### THE TASK
In the records below, the line with "BARO pin SCL: D6 -> RX" opens the range and the line with "RELAY1 pin IN1: A1 -> TX" closes it; print that range exactly and nothing else.

++++ EXERCISE INPUTS

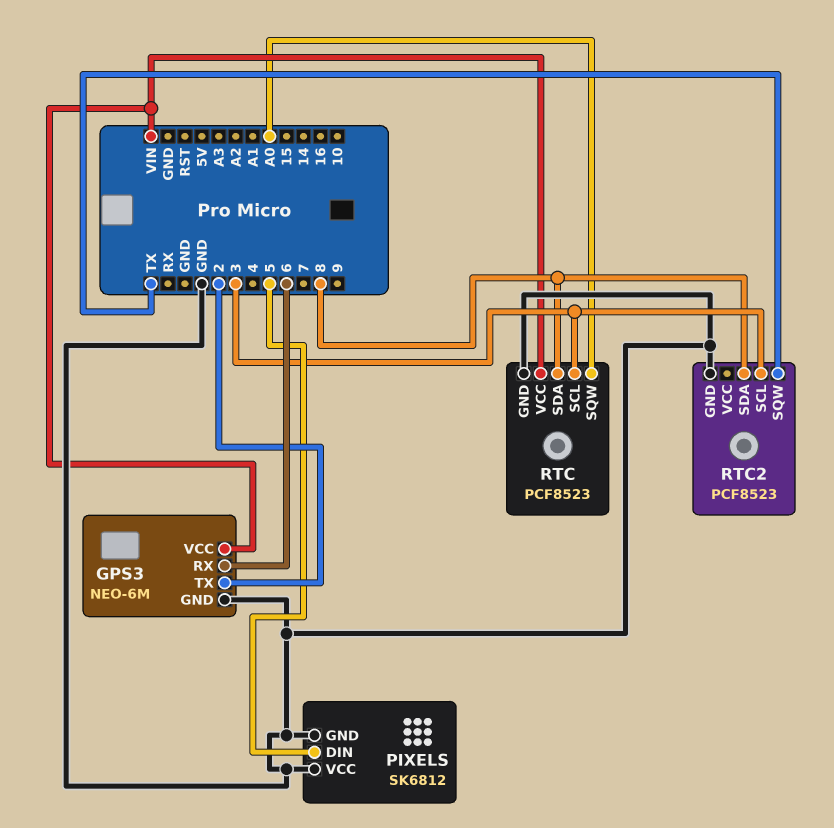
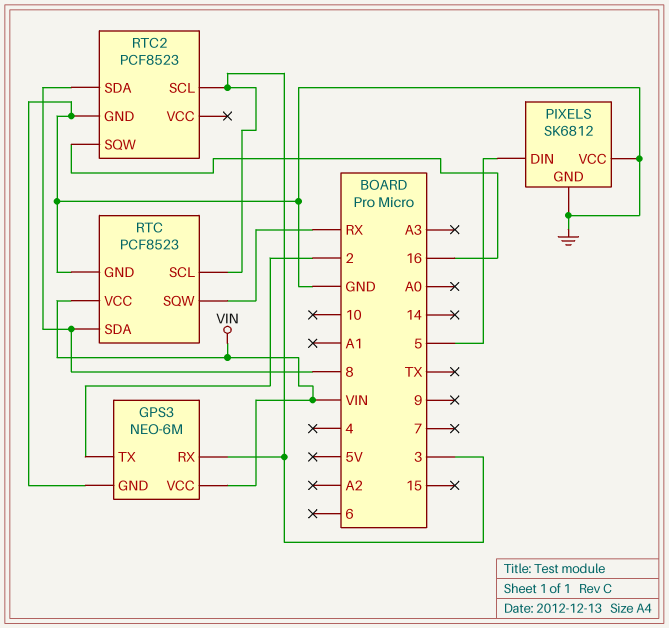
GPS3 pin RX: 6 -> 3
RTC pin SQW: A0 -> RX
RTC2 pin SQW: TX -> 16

++++++++
++++ EXERCISE INPUTS

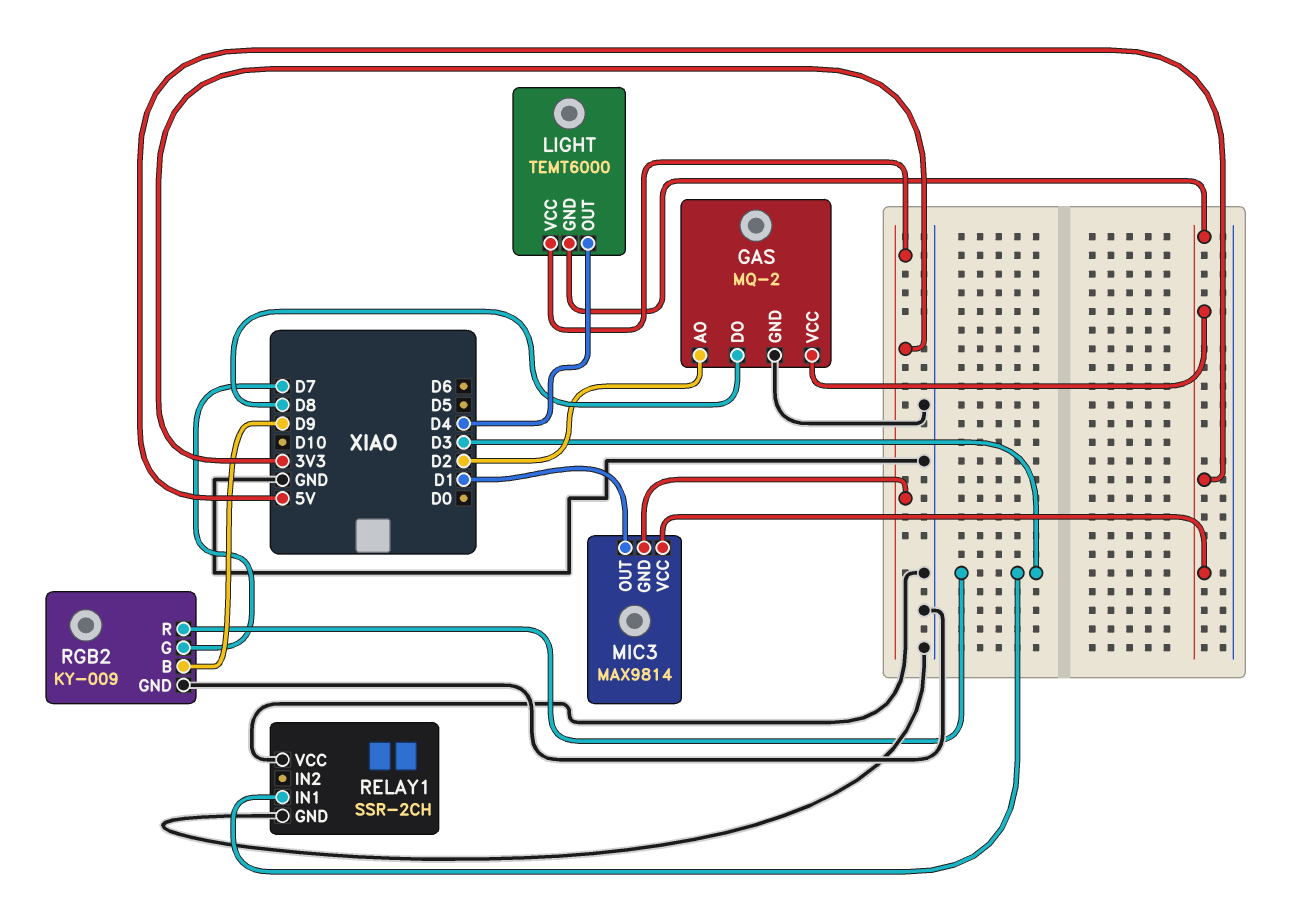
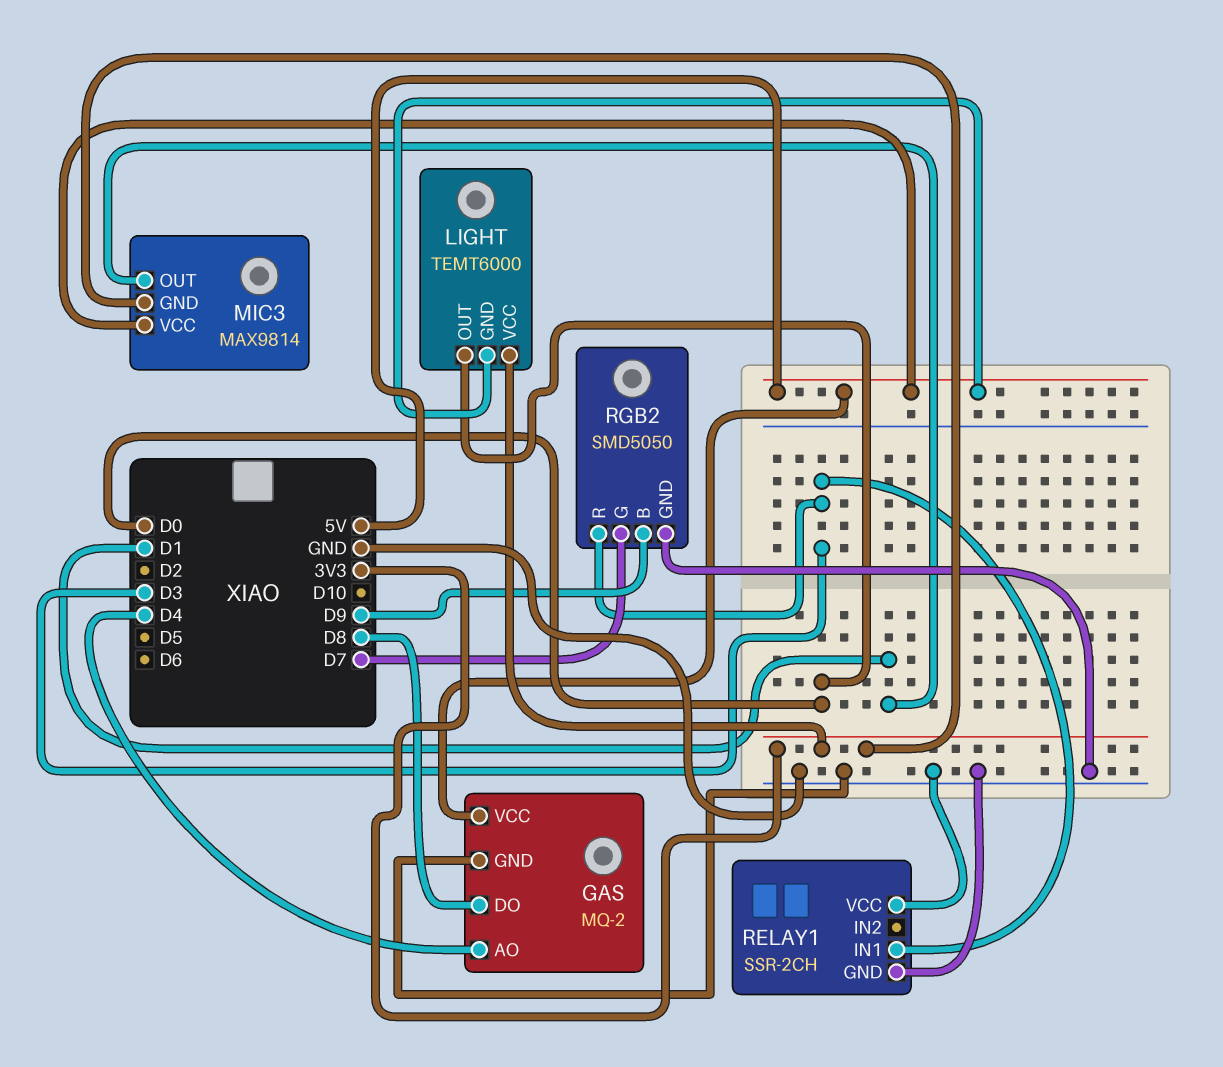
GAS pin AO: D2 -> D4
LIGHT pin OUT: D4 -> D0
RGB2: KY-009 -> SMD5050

++++++++
++++ EXERCISE INPUTS

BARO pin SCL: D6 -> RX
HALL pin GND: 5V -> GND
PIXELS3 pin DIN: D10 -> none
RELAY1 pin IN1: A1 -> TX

++++++++

### SOLVED PROBLEM
BARO pin SCL: D6 -> RX
HALL pin GND: 5V -> GND
PIXELS3 pin DIN: D10 -> none
RELAY1 pin IN1: A1 -> TX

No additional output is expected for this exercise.